▸ Work instructions:
Scan the records for the word "yellow". Copy each line that includes it.

▸ Recorded information:
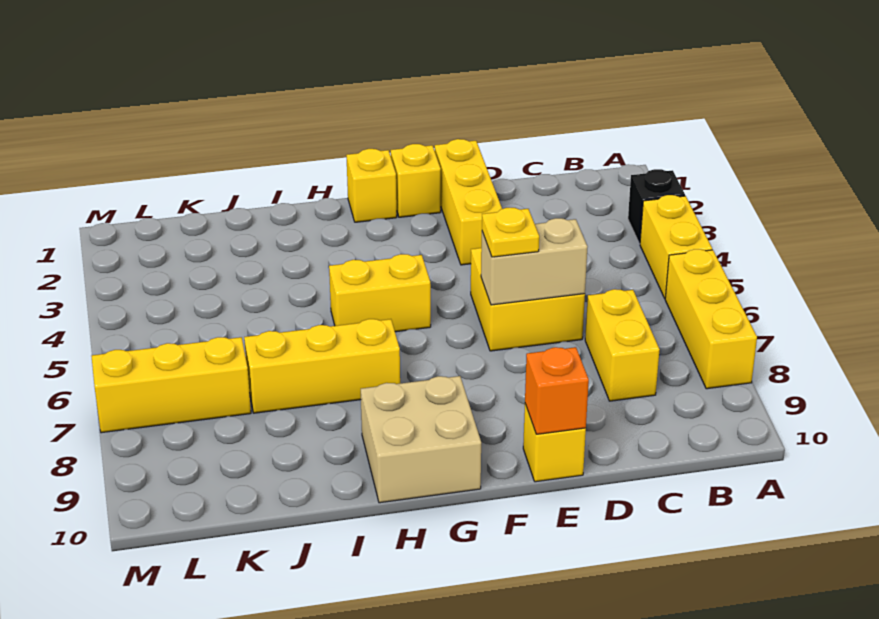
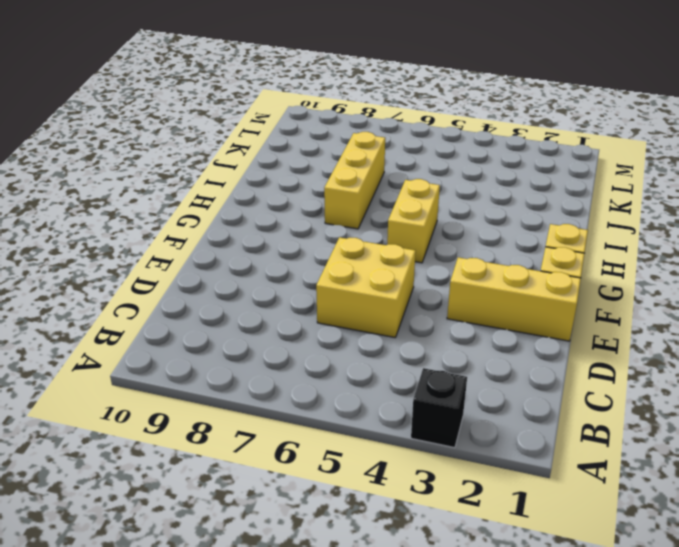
none -> yellow brick A4:A5 level 1
none -> yellow brick A6:A8 level 1
none -> yellow brick C7:C8 level 1

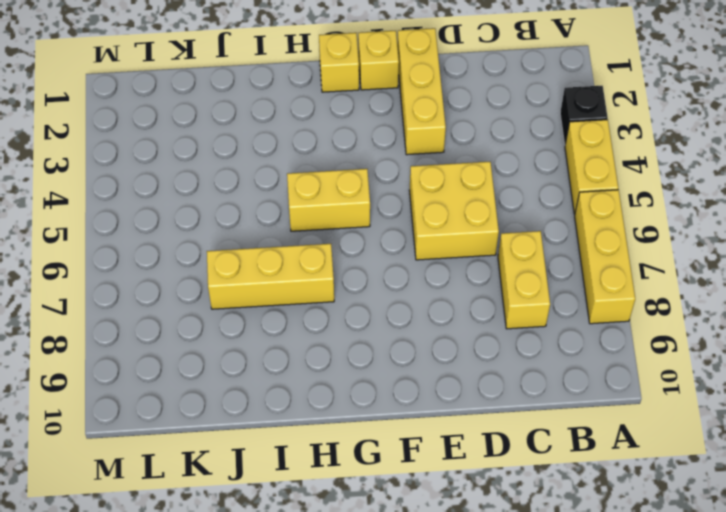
none -> yellow brick E10 level 1
none -> tan brick G9:H10 level 1
none -> yellow brick K7:M7 level 1

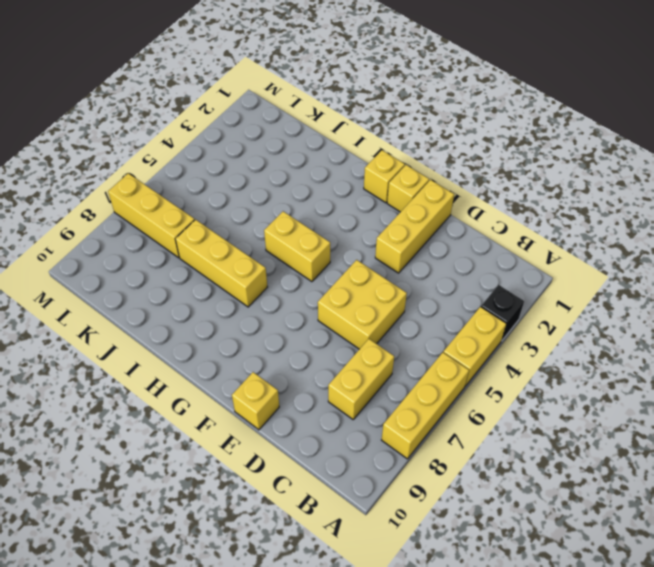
none -> tan brick G9:H10 level 1
none -> tan brick D6:E6 level 2
none -> orange brick E10 level 2

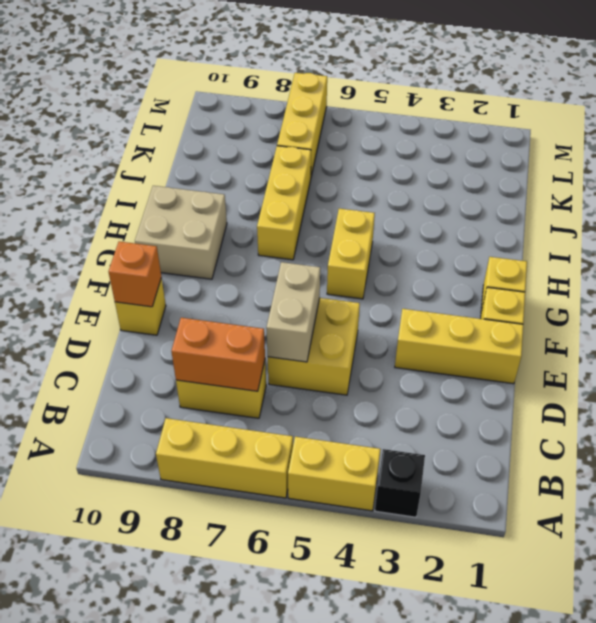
orange brick C7:C8 level 2 -> none
none -> yellow plate E6 level 3

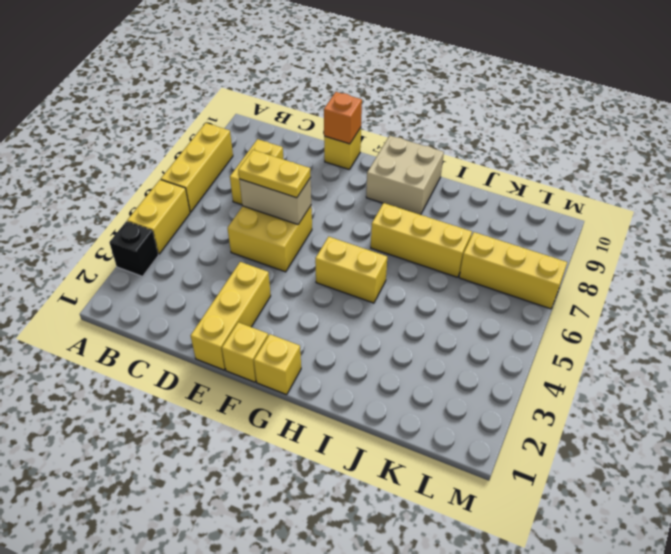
yellow plate D6:E6 level 3 -> yellow plate E6 level 3

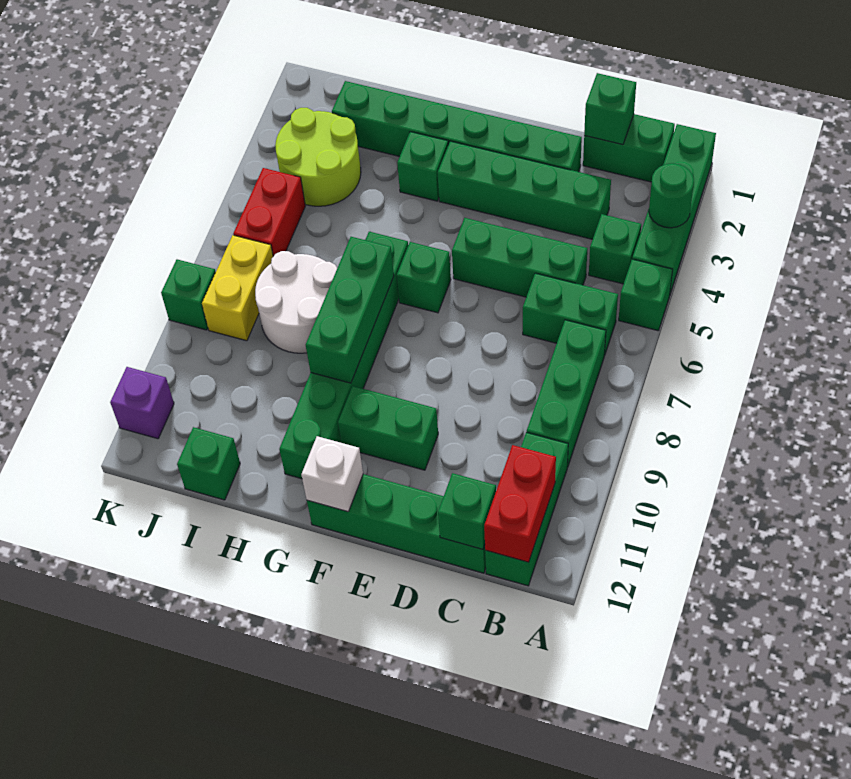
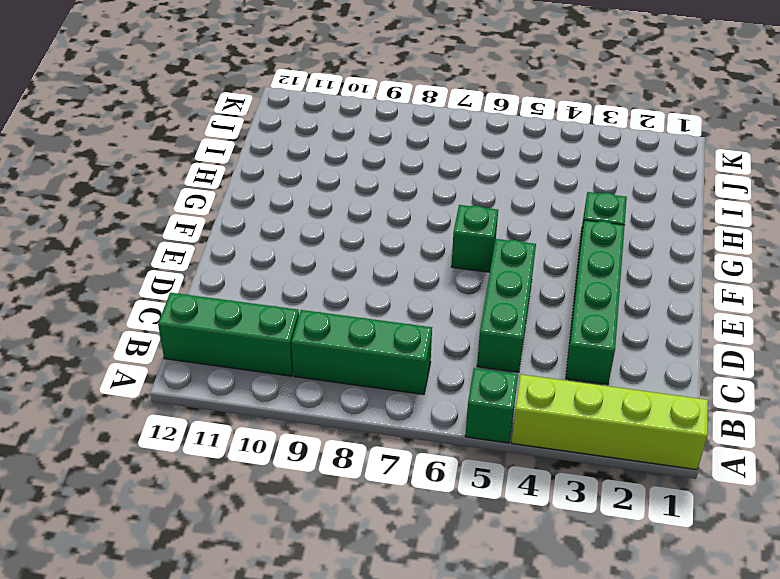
lime brick A1:A4 level 1 -> green brick A1:A4 level 1
none -> green brick B1:C1 level 1
none -> green brick B4 level 1
none -> green brick B6:C6 level 1

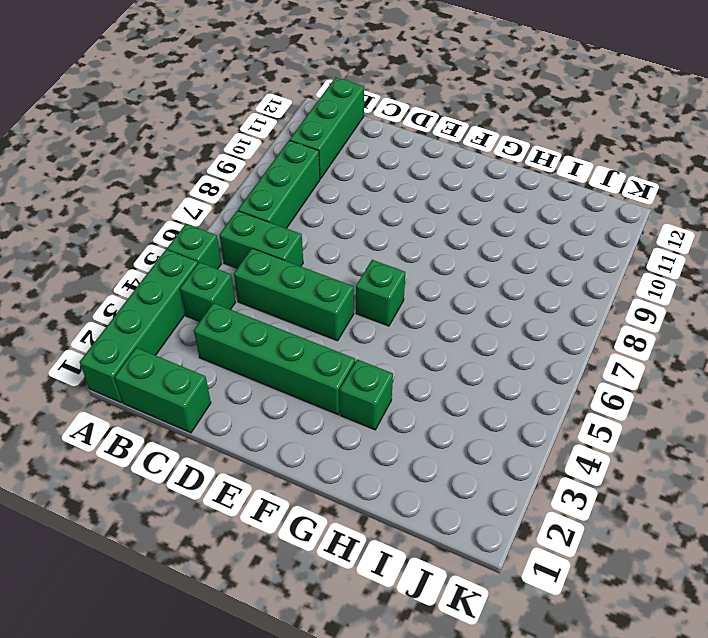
none -> green brick C12:F12 level 1
none -> green brick D2:I2 level 1
none -> green brick E10:F10 level 1

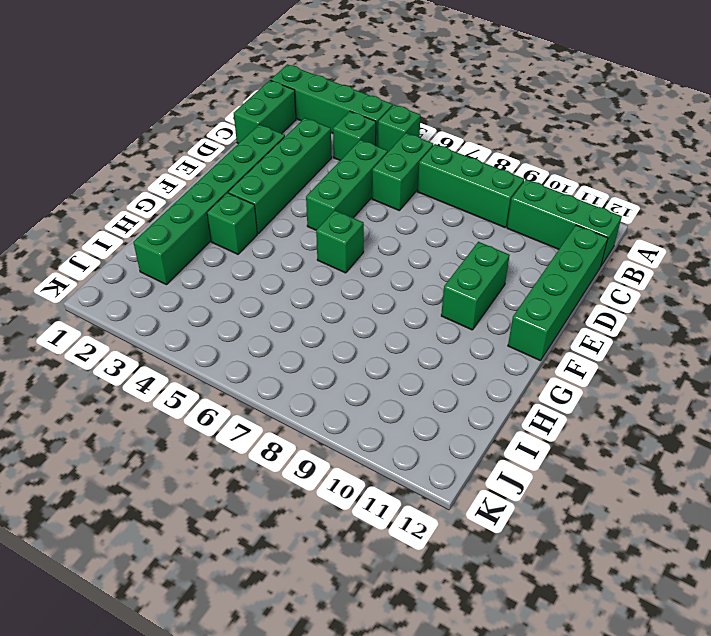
none -> green brick G6:G11 level 1
none -> white round brick H7:I8 level 1
none -> lime round brick I3:J4 level 1

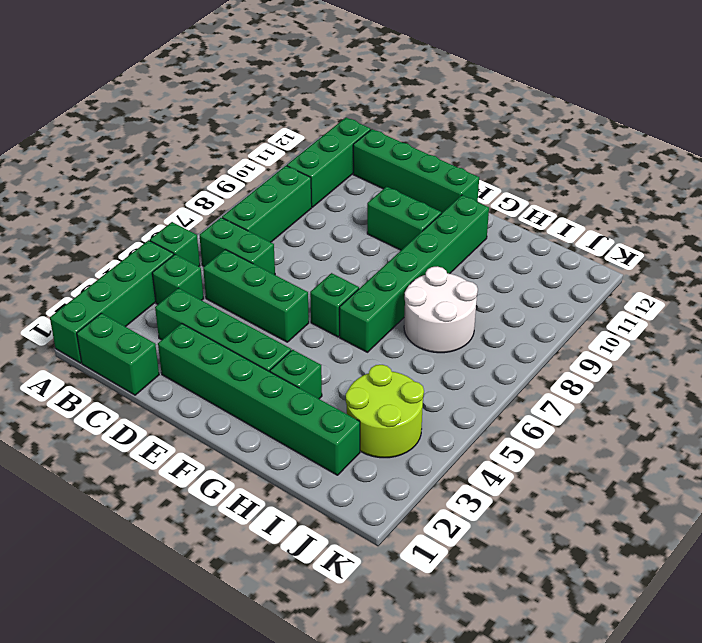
none -> green brick I12 level 1
none -> red brick J5:J6 level 1
none -> yellow brick J7:J8 level 1

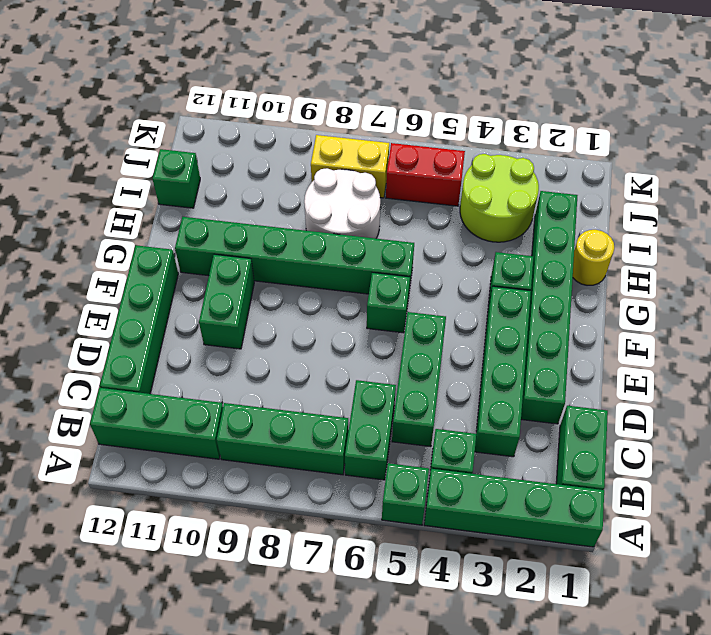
yellow round brick H1 level 1 -> none
none -> green brick K8 level 1
none -> purple brick K11 level 1
none -> green round brick A3 level 2

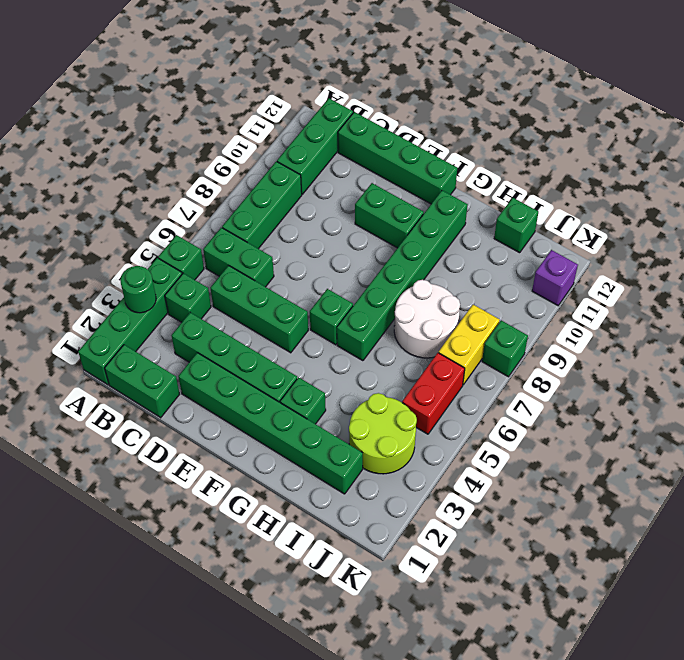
none -> red brick B11:B12 level 2
none -> green brick C1 level 2
none -> green brick C12 level 2

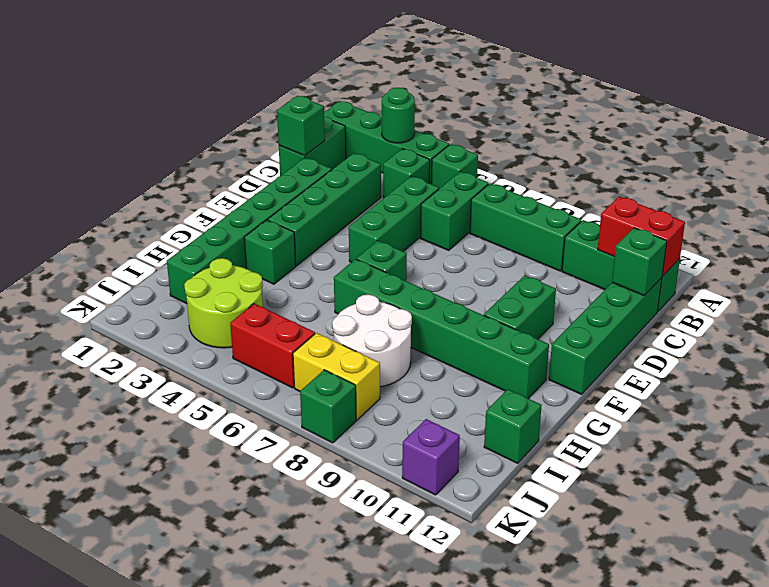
none -> white brick F12 level 2
none -> green brick G7:G9 level 2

▸ Answer section:
none -> yellow brick A4:A5 level 1
none -> yellow brick A6:A8 level 1
none -> yellow brick C7:C8 level 1
none -> yellow brick E10 level 1
none -> yellow brick K7:M7 level 1
none -> yellow plate E6 level 3
yellow plate D6:E6 level 3 -> yellow plate E6 level 3
none -> yellow brick J7:J8 level 1
yellow round brick H1 level 1 -> none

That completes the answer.